WORK REQUEST | The required output is the line that contains "J5 pin 1: VX -> AGND" through the last line of the data, retyped verbatim and with nothing added.

EXTRACTED RECORDS |

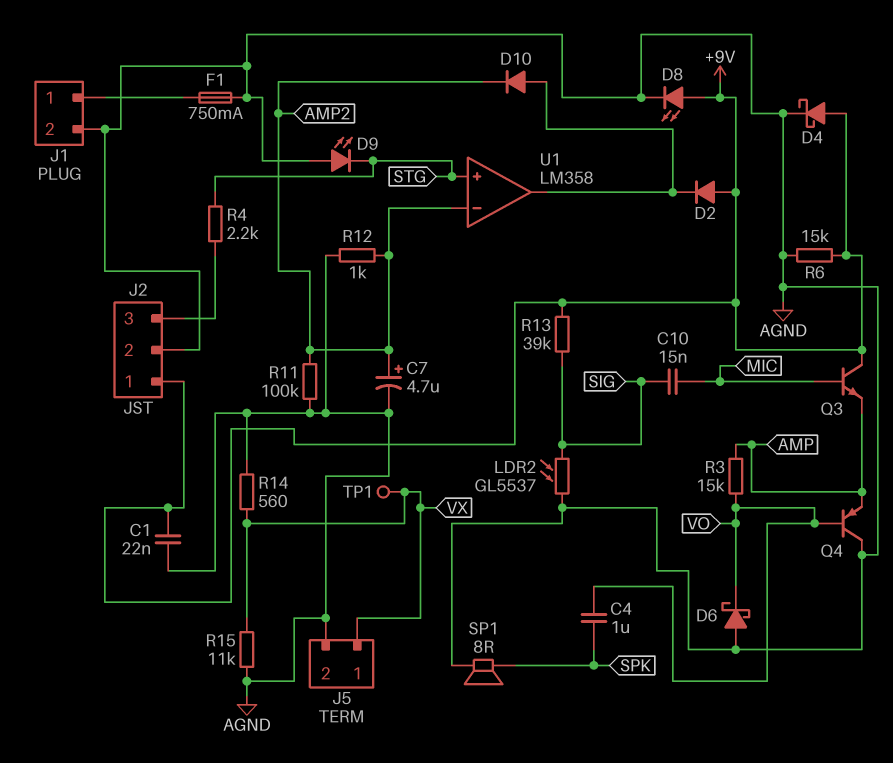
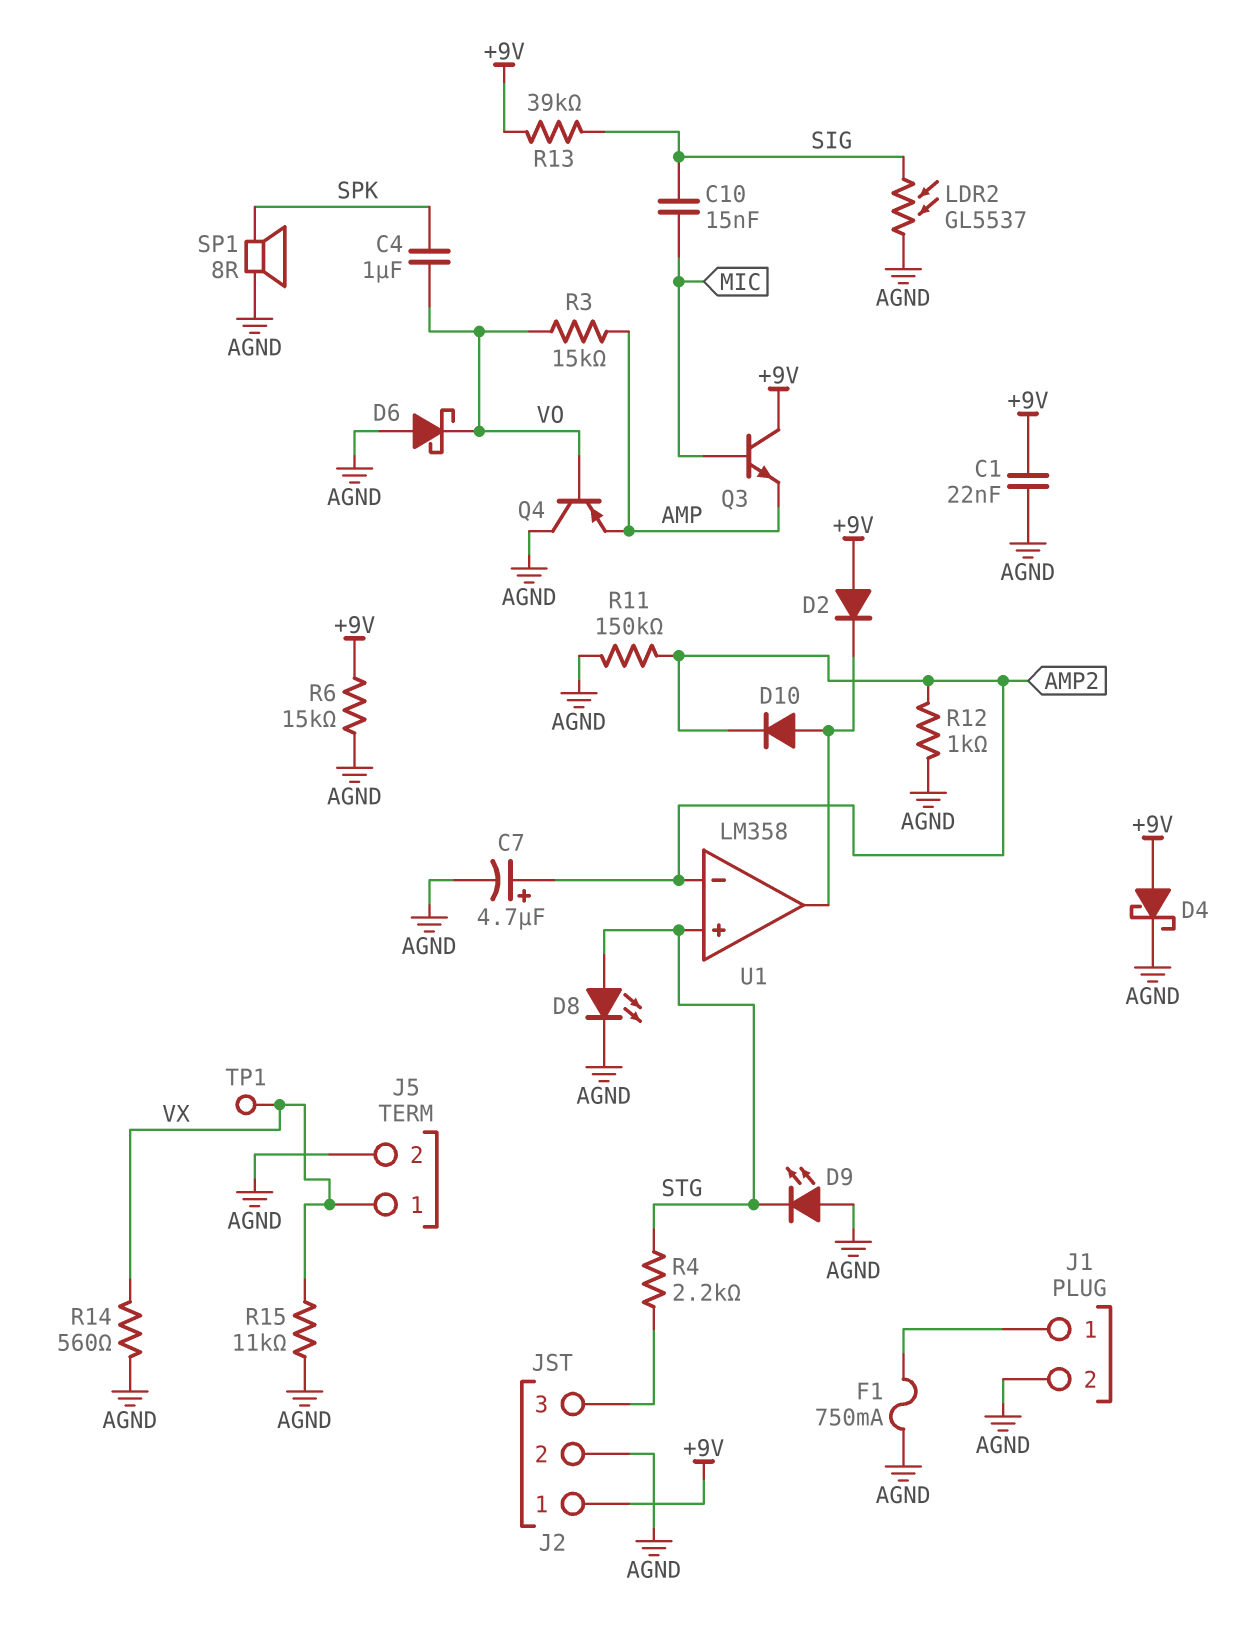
D8: LED (A +9V, K AGND) -> LED (A STG, K AGND)
R11: 100k (AGND, AMP2) -> 150k (AGND, AMP2)

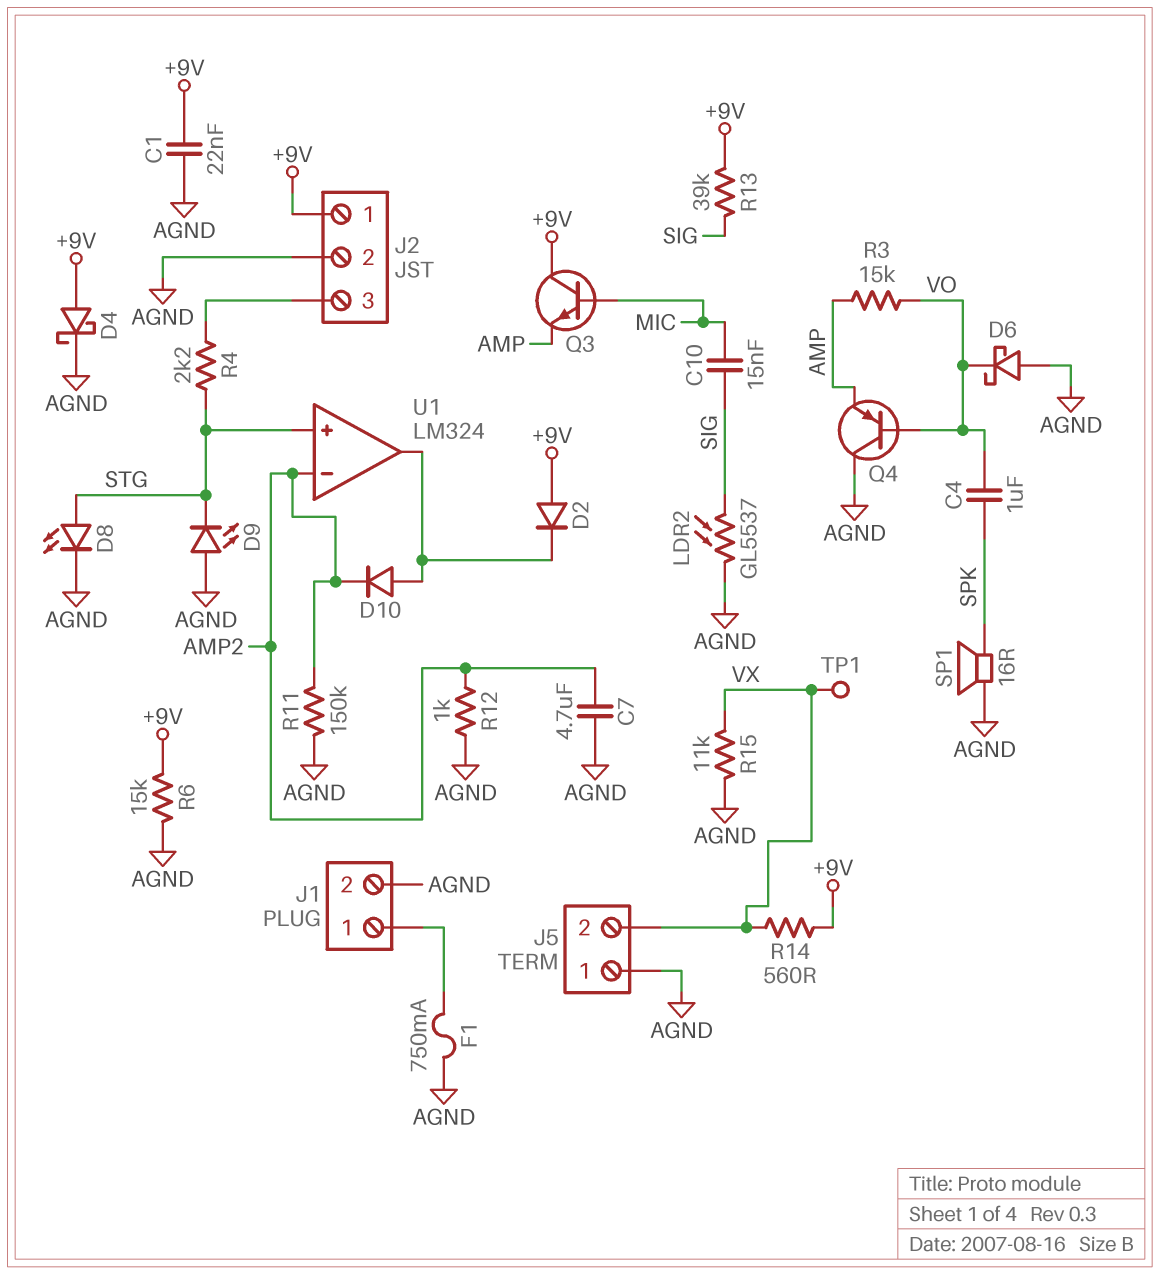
C7: 4.7uF (plus AMP2, minus AGND) -> 4.7uF (AGND, AMP2)
J5 pin 1: VX -> AGND
J5 pin 2: AGND -> VX
R14: 560 (AGND, VX) -> 560 (+9V, VX)
SP1: speaker 8R (AGND, SPK) -> speaker 16R (AGND, SPK)
U1: LM358 -> LM324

SOLUTION |
J5 pin 1: VX -> AGND
J5 pin 2: AGND -> VX
R14: 560 (AGND, VX) -> 560 (+9V, VX)
SP1: speaker 8R (AGND, SPK) -> speaker 16R (AGND, SPK)
U1: LM358 -> LM324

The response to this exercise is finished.